* EXERCISE OBJECTIVE
Retype only the lines below from the one with "brown shoe [687,472,945,613]" to the one with "none -> blue glue stick [463,415,495,487]", inclusive, skipping every image.

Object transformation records
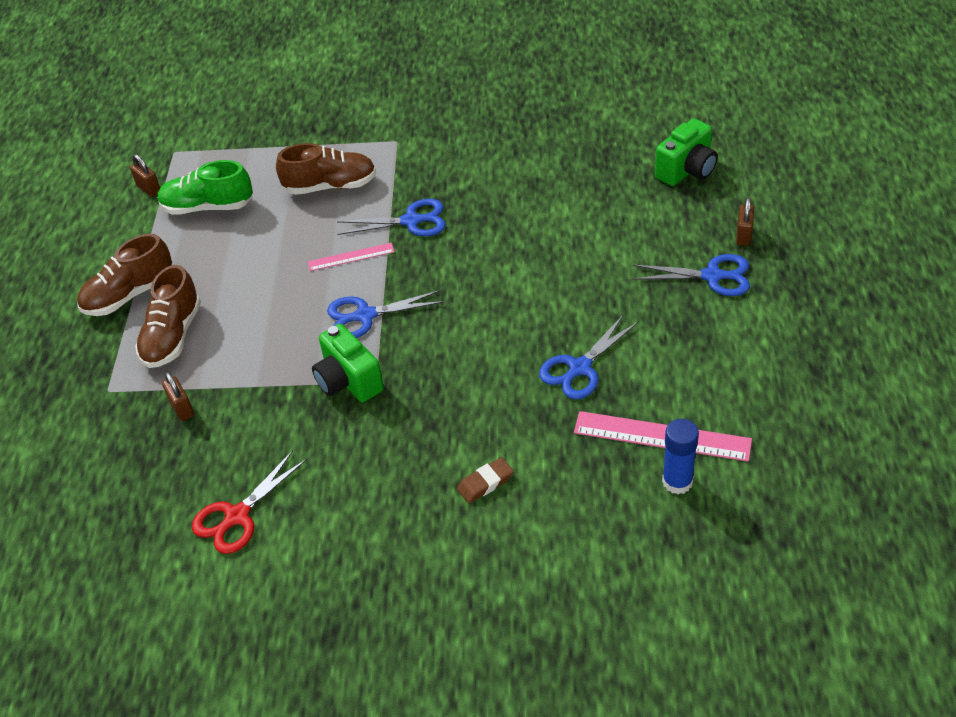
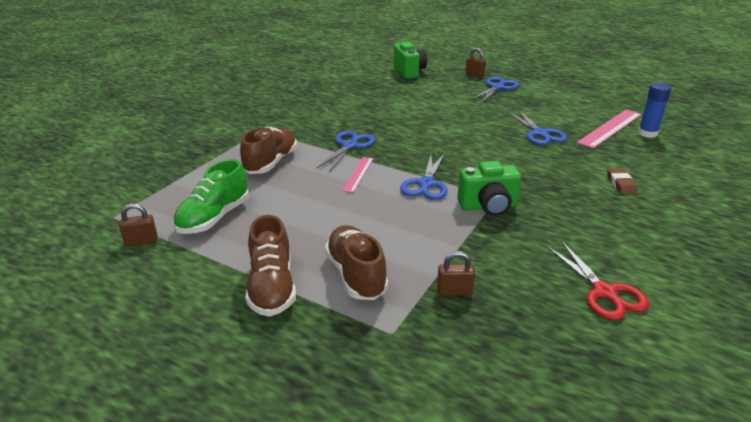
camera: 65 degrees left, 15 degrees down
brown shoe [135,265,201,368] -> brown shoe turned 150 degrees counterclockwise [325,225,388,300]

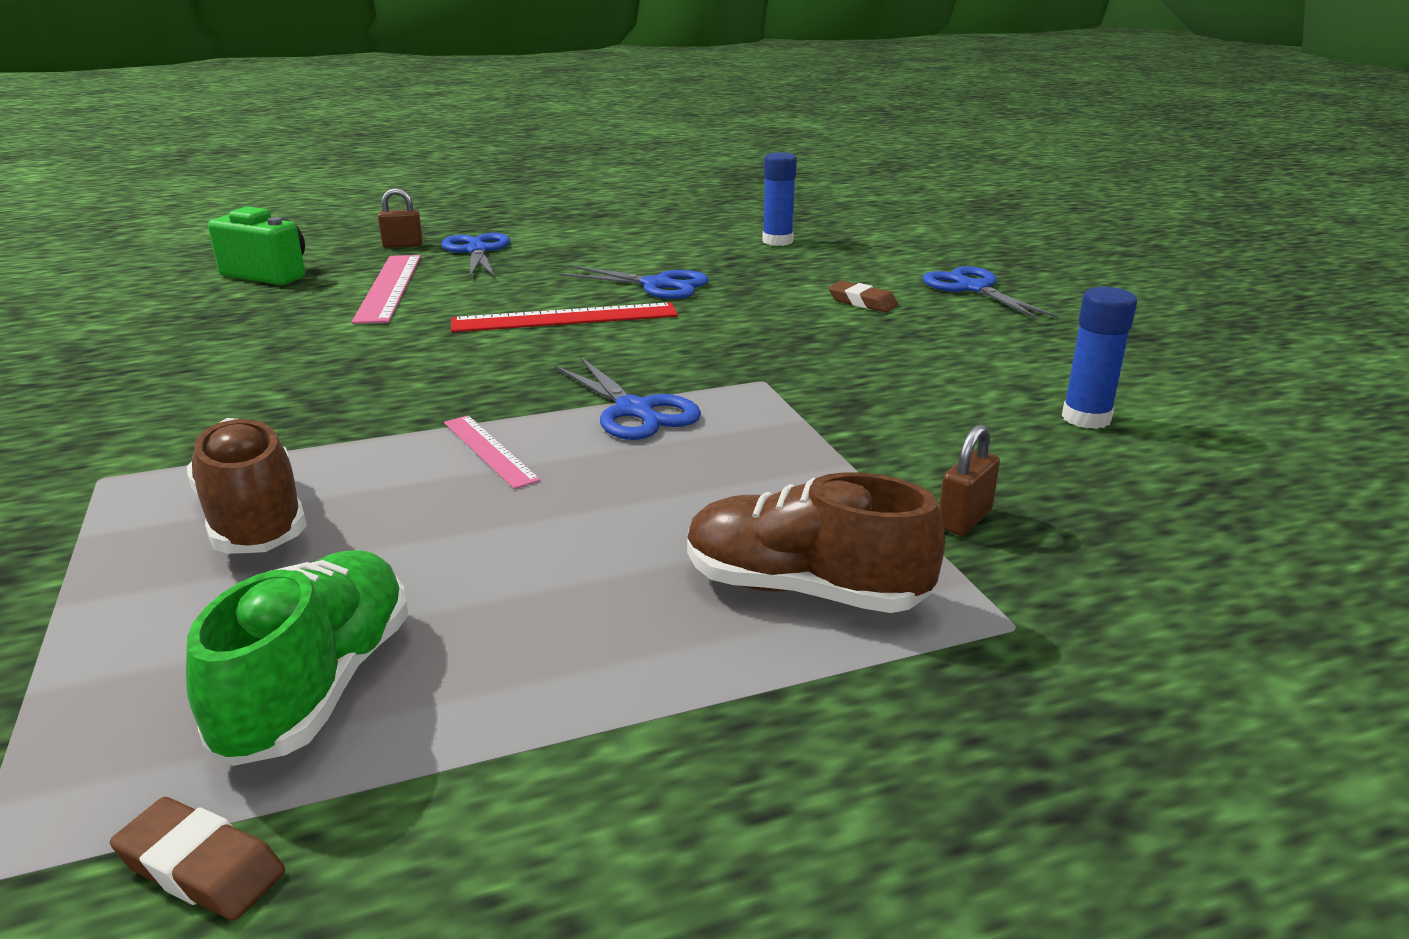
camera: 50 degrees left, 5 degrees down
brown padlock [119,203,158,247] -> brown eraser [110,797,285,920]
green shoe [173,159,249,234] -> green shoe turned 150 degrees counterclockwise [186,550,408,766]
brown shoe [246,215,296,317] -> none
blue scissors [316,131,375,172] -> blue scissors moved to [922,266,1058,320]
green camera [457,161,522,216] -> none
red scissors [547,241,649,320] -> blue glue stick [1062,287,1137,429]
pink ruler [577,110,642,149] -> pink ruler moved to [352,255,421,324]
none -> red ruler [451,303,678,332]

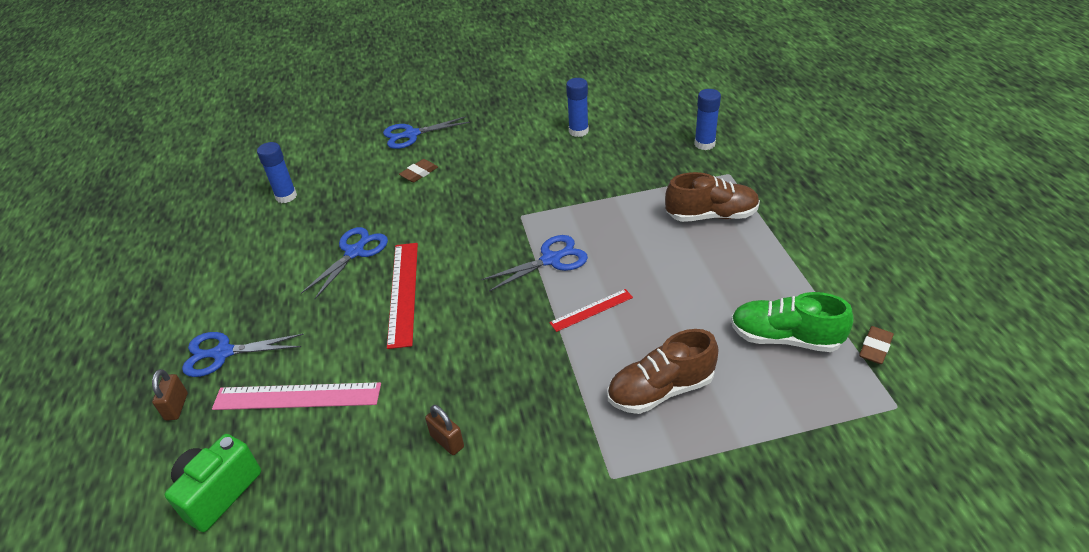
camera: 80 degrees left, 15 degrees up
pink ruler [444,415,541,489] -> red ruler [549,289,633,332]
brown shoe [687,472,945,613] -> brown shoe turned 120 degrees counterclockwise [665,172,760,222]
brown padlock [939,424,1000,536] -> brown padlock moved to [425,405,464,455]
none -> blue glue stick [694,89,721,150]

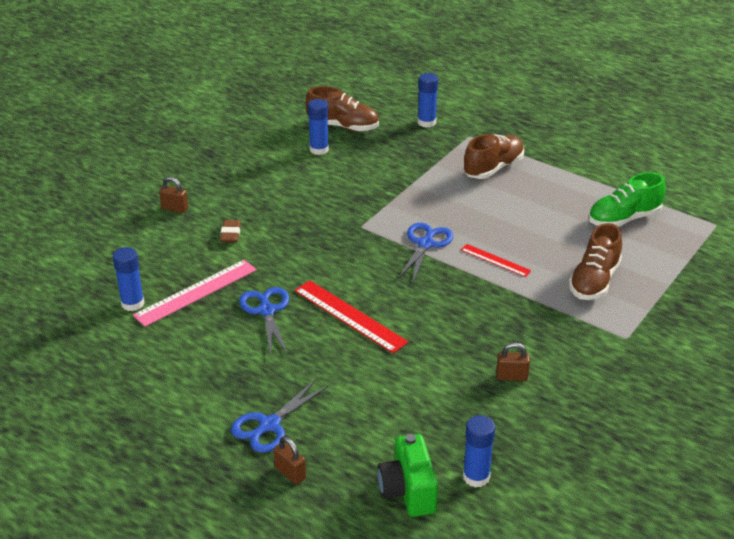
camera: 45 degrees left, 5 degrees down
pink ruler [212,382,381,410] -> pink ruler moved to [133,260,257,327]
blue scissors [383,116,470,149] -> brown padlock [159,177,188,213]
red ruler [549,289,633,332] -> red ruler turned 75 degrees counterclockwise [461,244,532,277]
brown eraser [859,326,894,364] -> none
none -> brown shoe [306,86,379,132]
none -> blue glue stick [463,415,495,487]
---
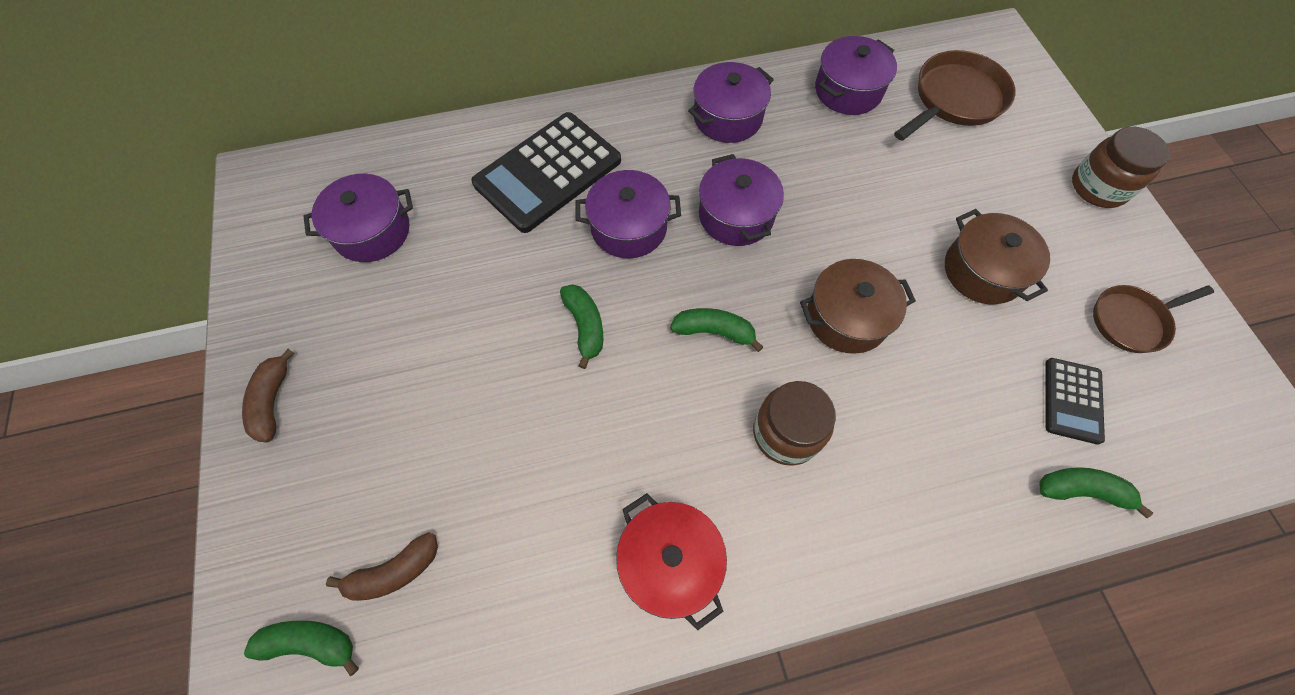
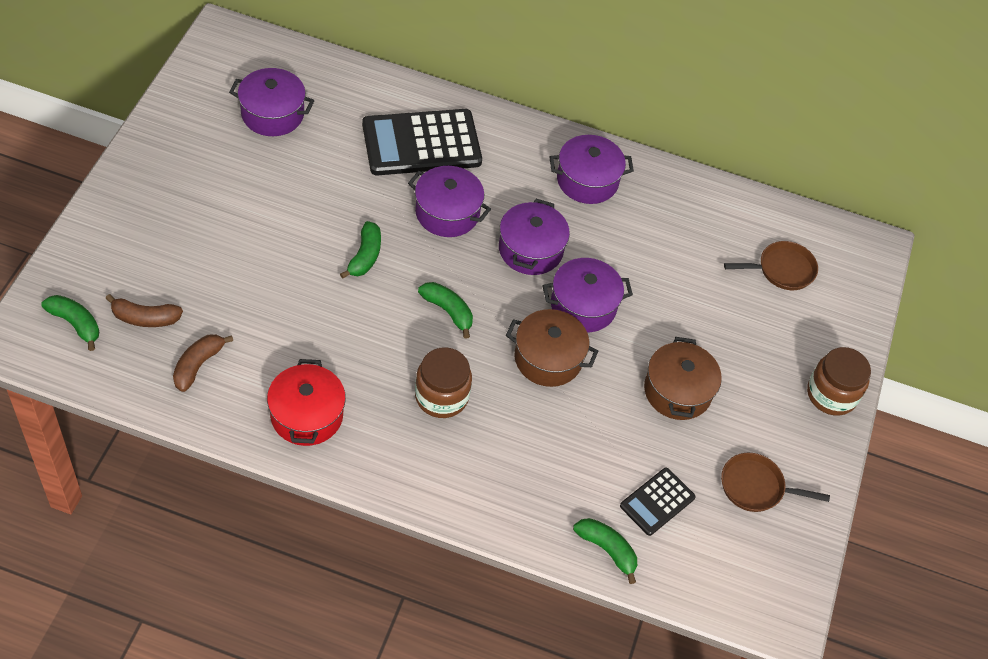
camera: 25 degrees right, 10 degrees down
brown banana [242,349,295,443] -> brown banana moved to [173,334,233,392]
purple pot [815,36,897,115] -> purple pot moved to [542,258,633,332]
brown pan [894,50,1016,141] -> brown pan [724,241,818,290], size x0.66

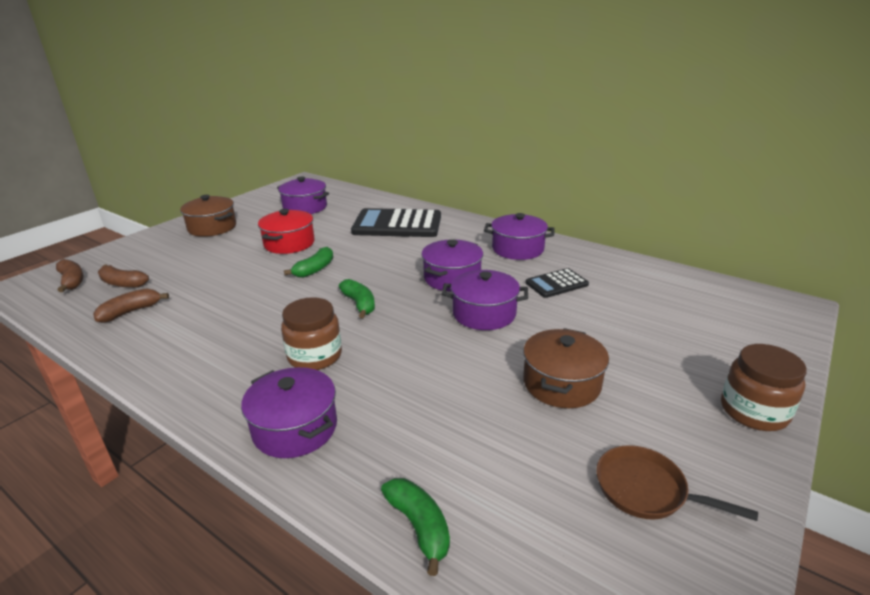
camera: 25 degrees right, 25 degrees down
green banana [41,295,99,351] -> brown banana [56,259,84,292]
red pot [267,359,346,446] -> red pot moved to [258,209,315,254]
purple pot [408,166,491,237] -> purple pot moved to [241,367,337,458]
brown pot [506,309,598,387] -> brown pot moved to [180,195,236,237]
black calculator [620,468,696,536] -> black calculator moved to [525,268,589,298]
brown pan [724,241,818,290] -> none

* COMPLETED TASK
brown shoe [687,472,945,613] -> brown shoe turned 120 degrees counterclockwise [665,172,760,222]
brown padlock [939,424,1000,536] -> brown padlock moved to [425,405,464,455]
none -> blue glue stick [694,89,721,150]

camera: 45 degrees left, 5 degrees down
pink ruler [212,382,381,410] -> pink ruler moved to [133,260,257,327]
blue scissors [383,116,470,149] -> brown padlock [159,177,188,213]
red ruler [549,289,633,332] -> red ruler turned 75 degrees counterclockwise [461,244,532,277]
brown eraser [859,326,894,364] -> none
none -> brown shoe [306,86,379,132]
none -> blue glue stick [463,415,495,487]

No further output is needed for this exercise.